» **Data extracts**:
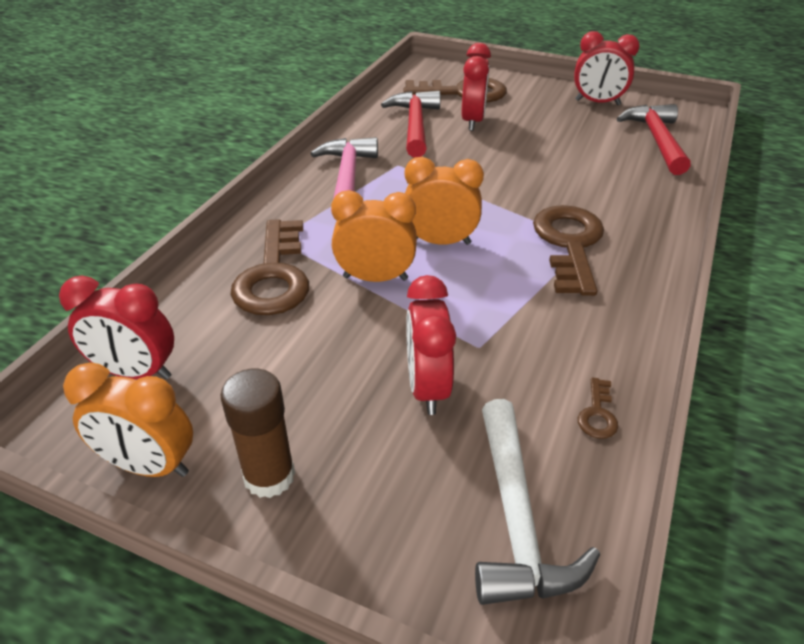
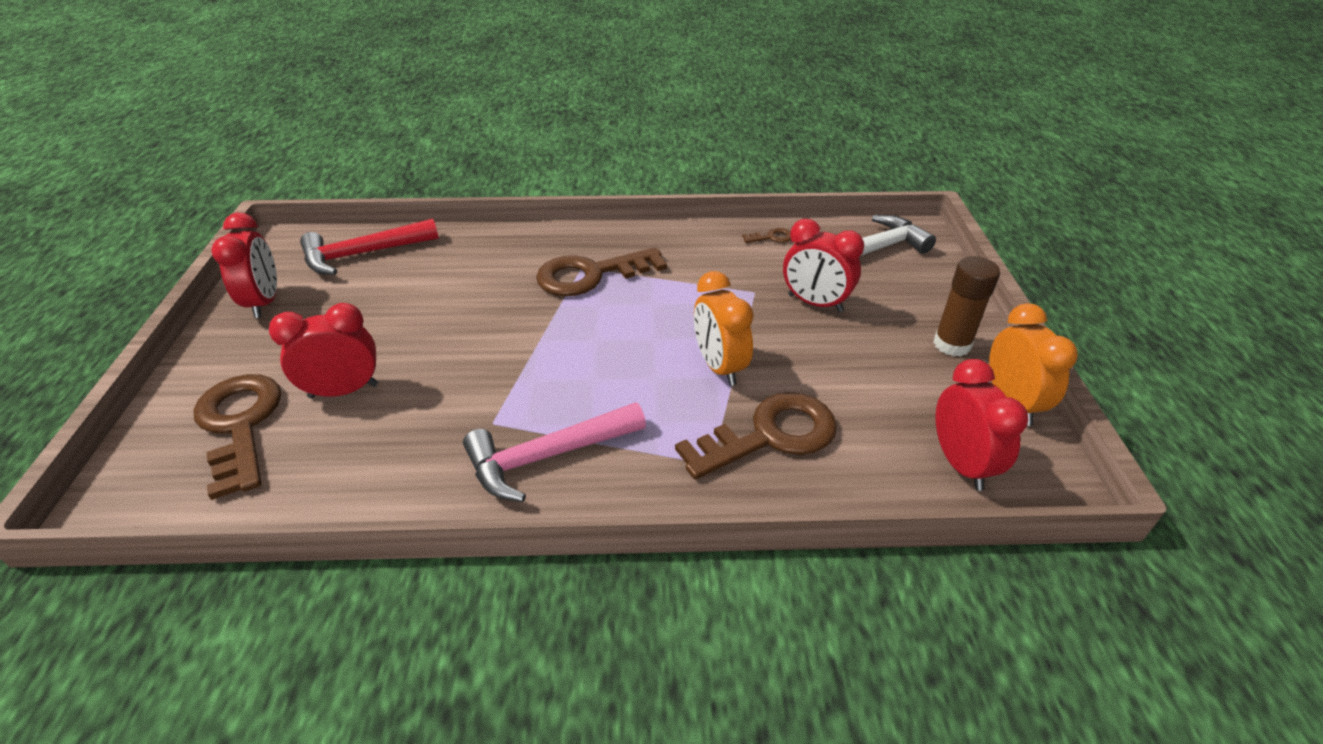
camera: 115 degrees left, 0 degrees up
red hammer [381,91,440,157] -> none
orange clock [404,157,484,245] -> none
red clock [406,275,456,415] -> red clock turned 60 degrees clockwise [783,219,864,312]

---

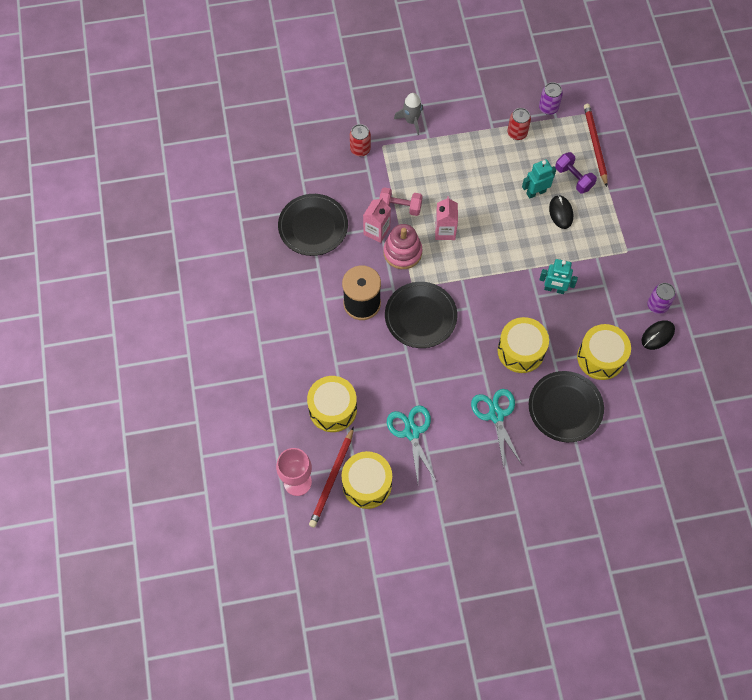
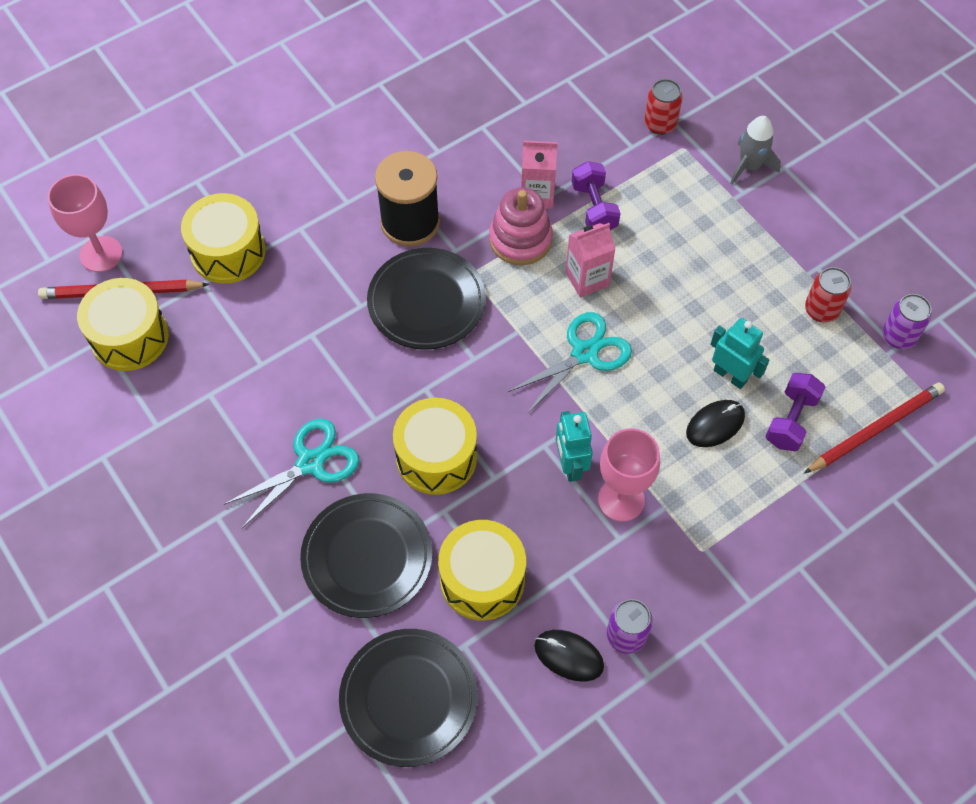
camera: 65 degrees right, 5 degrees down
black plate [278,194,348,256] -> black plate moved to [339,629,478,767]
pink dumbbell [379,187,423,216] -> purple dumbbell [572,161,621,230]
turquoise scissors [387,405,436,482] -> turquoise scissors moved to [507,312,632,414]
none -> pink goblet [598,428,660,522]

...

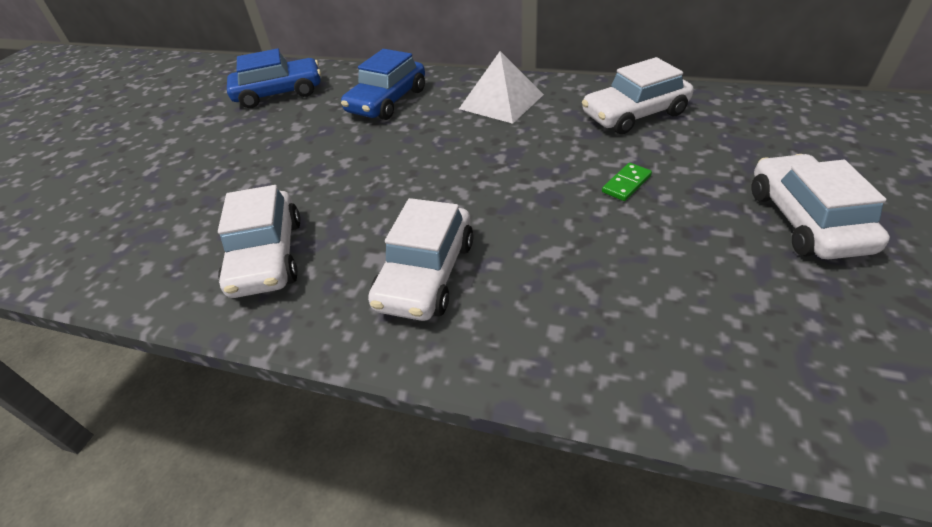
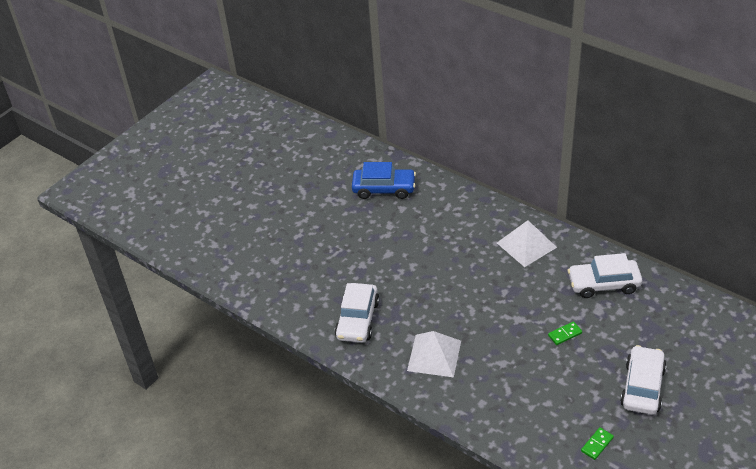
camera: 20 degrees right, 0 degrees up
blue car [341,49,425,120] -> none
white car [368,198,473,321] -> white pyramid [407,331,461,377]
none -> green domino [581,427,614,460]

» **The task**: The reply should consist solely of the lines above from the one that has "camera: 65 degrees right, 5 degrees down" through the one that has "none -> pink goblet [598,428,660,522]", reproduced exactly.

» **Reply to the task**:
camera: 65 degrees right, 5 degrees down
black plate [278,194,348,256] -> black plate moved to [339,629,478,767]
pink dumbbell [379,187,423,216] -> purple dumbbell [572,161,621,230]
turquoise scissors [387,405,436,482] -> turquoise scissors moved to [507,312,632,414]
none -> pink goblet [598,428,660,522]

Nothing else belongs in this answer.